Aim of the task.
Once you find the line with "C1: 68nF (+5V, VCTRL) -> 68nF (GND, VCTRL)" in the entries below, print it and each line after it up to and including the line with "U4: PC817 -> TLP281", exactly, without pictures.

Change detection data.
+--
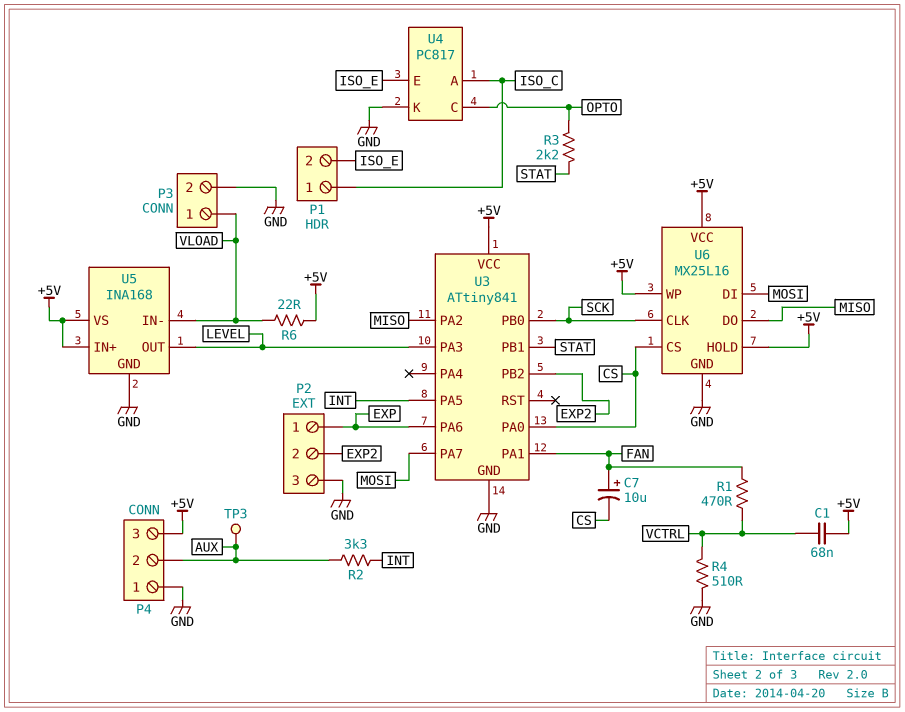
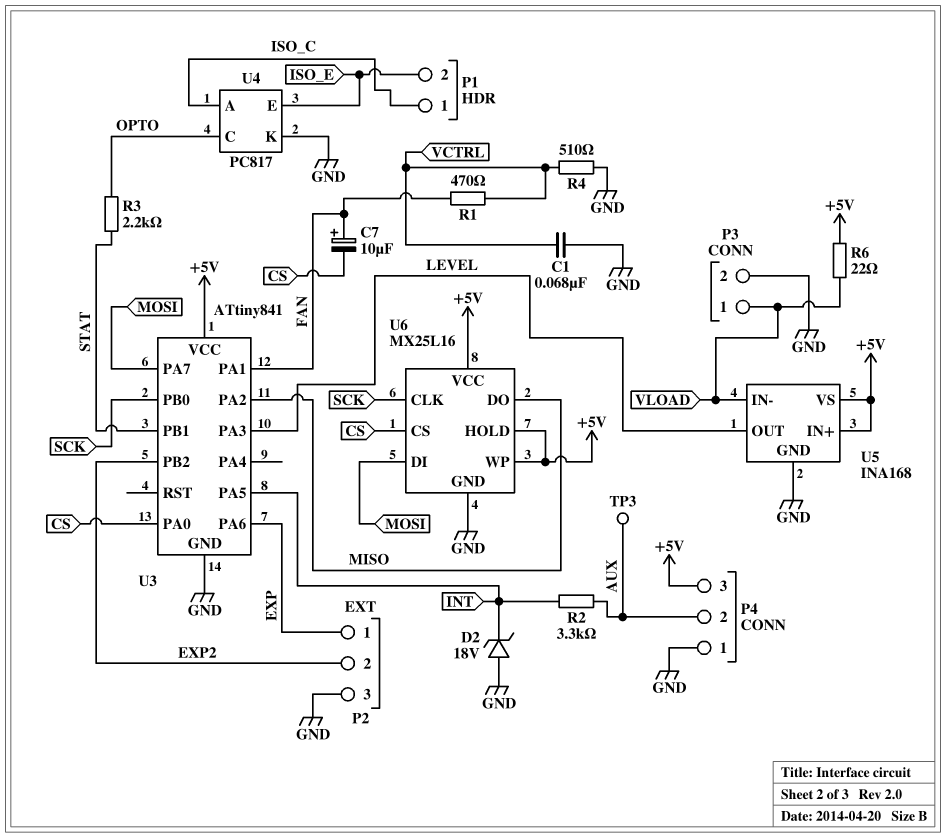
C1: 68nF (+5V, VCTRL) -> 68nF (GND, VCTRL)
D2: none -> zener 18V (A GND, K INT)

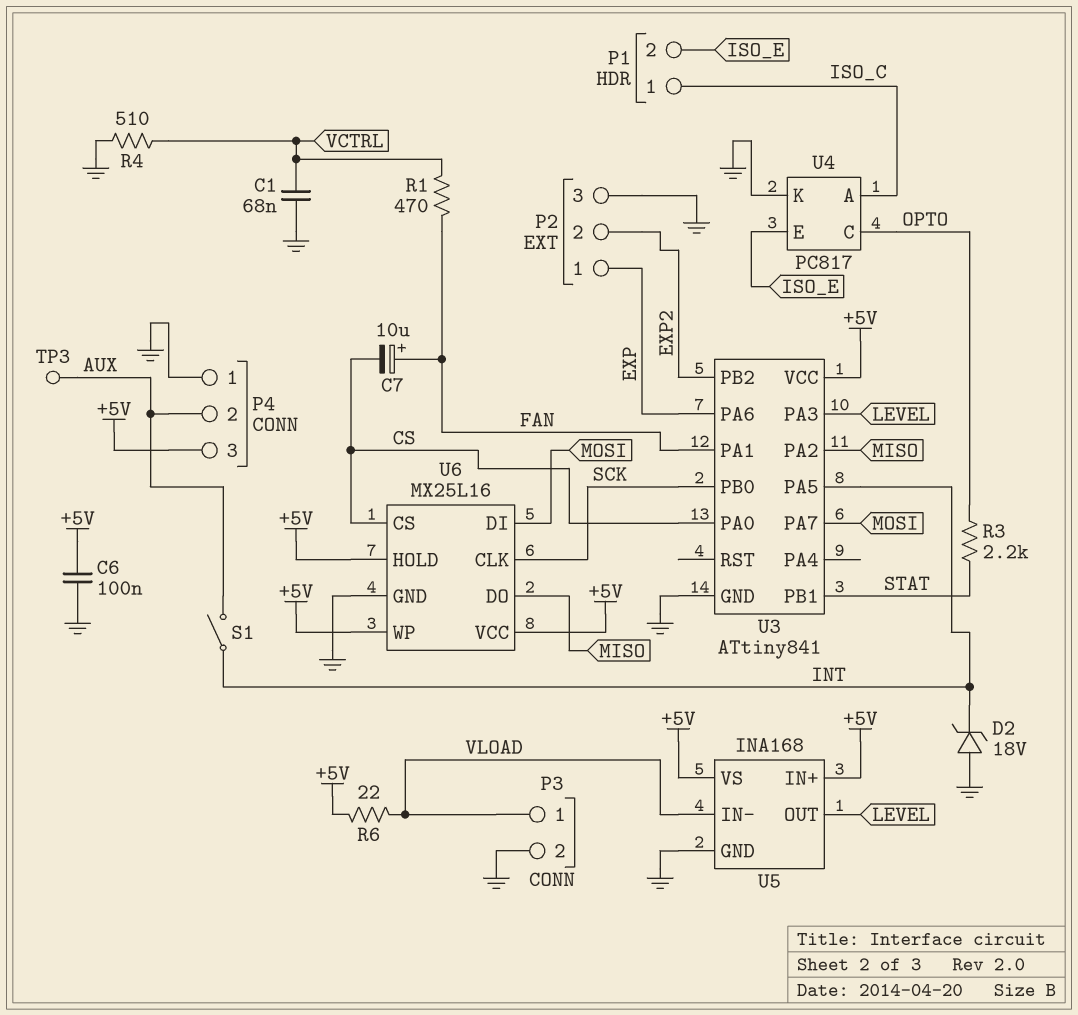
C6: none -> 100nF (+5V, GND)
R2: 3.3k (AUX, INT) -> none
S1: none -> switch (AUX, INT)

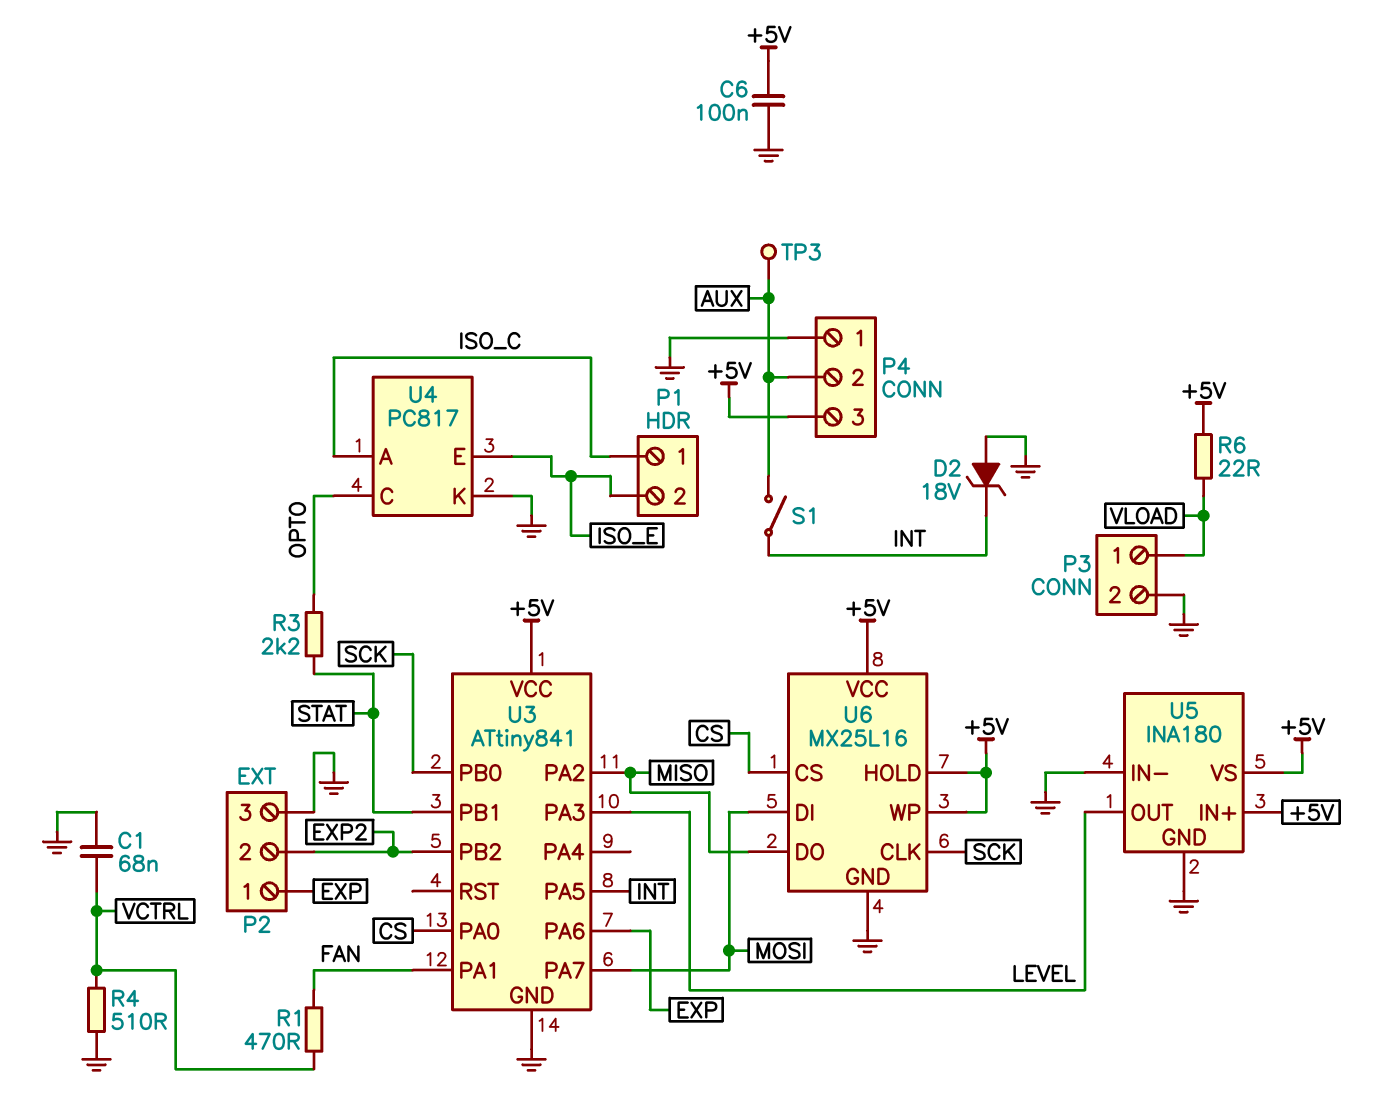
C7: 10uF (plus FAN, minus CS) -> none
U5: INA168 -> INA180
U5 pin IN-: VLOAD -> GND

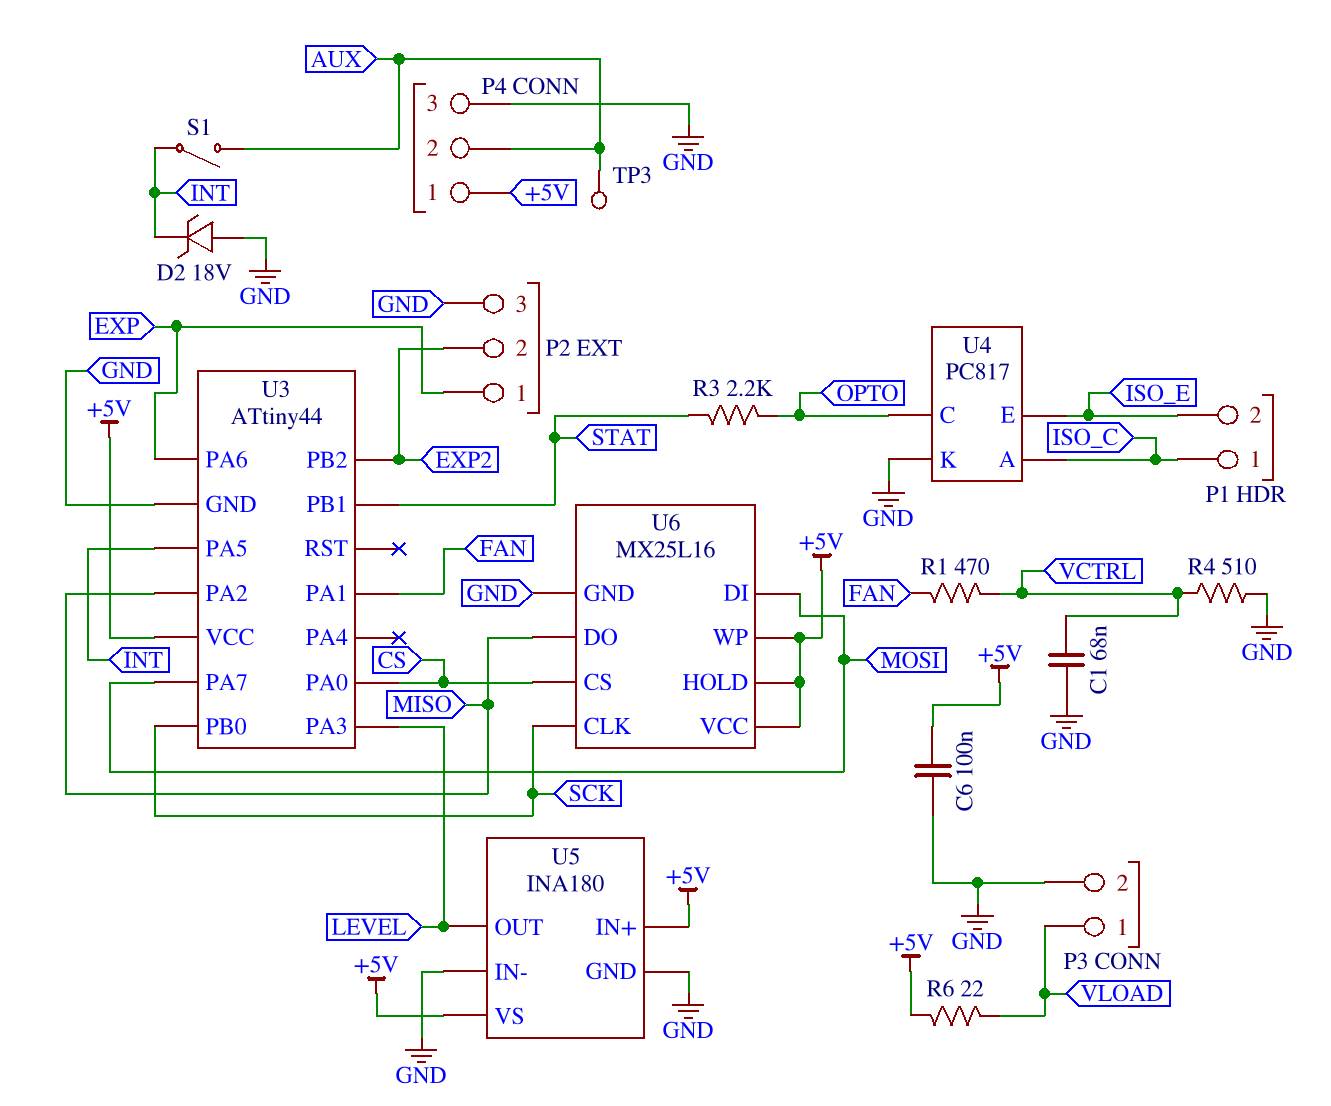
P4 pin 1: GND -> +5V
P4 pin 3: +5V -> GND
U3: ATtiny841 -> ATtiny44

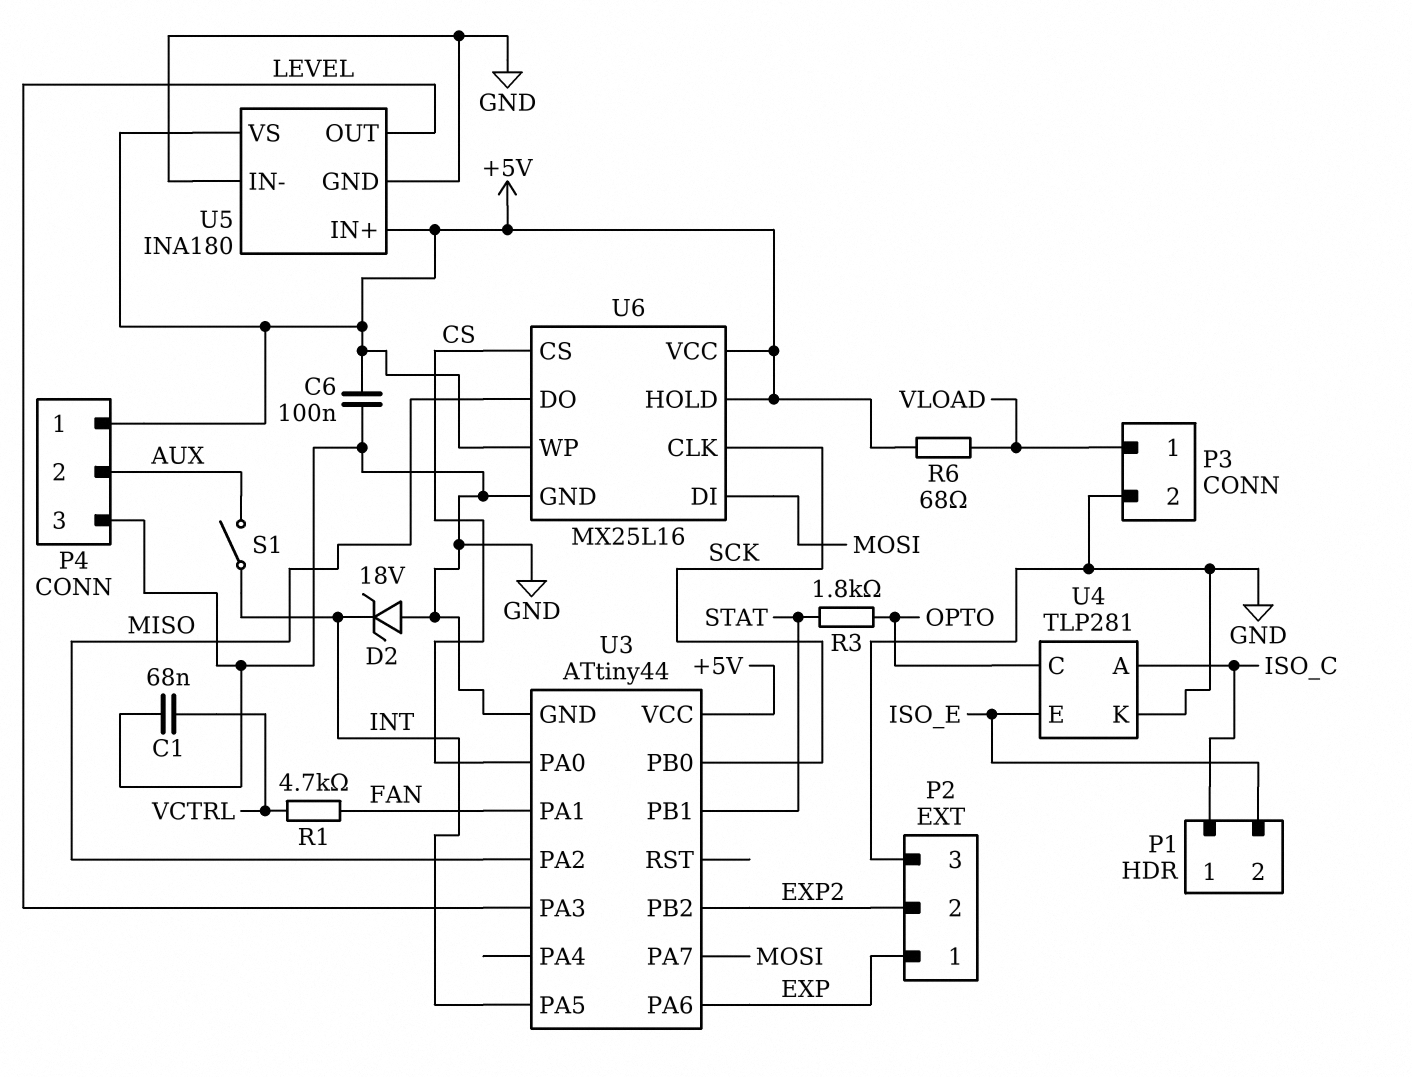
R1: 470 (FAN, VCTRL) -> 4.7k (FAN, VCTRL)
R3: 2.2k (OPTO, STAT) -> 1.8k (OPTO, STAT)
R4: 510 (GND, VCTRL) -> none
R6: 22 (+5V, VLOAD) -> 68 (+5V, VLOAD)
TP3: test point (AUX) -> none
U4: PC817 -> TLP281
+--
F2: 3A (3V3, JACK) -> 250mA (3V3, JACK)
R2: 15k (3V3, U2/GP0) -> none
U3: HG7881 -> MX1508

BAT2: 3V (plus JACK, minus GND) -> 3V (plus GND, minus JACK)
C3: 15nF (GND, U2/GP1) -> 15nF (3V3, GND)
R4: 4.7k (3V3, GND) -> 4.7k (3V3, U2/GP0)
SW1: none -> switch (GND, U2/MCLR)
+--
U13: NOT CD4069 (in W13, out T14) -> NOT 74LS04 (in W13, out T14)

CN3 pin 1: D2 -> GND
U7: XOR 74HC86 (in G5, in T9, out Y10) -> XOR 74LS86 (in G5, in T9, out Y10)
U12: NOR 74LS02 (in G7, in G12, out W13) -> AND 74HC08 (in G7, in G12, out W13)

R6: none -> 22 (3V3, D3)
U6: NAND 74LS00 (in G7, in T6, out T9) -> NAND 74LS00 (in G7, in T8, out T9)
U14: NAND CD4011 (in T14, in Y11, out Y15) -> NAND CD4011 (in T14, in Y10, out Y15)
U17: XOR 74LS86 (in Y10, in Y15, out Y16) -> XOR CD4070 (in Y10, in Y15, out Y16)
+--
Response below.
C1: 68nF (+5V, VCTRL) -> 68nF (GND, VCTRL)
D2: none -> zener 18V (A GND, K INT)

C6: none -> 100nF (+5V, GND)
R2: 3.3k (AUX, INT) -> none
S1: none -> switch (AUX, INT)

C7: 10uF (plus FAN, minus CS) -> none
U5: INA168 -> INA180
U5 pin IN-: VLOAD -> GND

P4 pin 1: GND -> +5V
P4 pin 3: +5V -> GND
U3: ATtiny841 -> ATtiny44

R1: 470 (FAN, VCTRL) -> 4.7k (FAN, VCTRL)
R3: 2.2k (OPTO, STAT) -> 1.8k (OPTO, STAT)
R4: 510 (GND, VCTRL) -> none
R6: 22 (+5V, VLOAD) -> 68 (+5V, VLOAD)
TP3: test point (AUX) -> none
U4: PC817 -> TLP281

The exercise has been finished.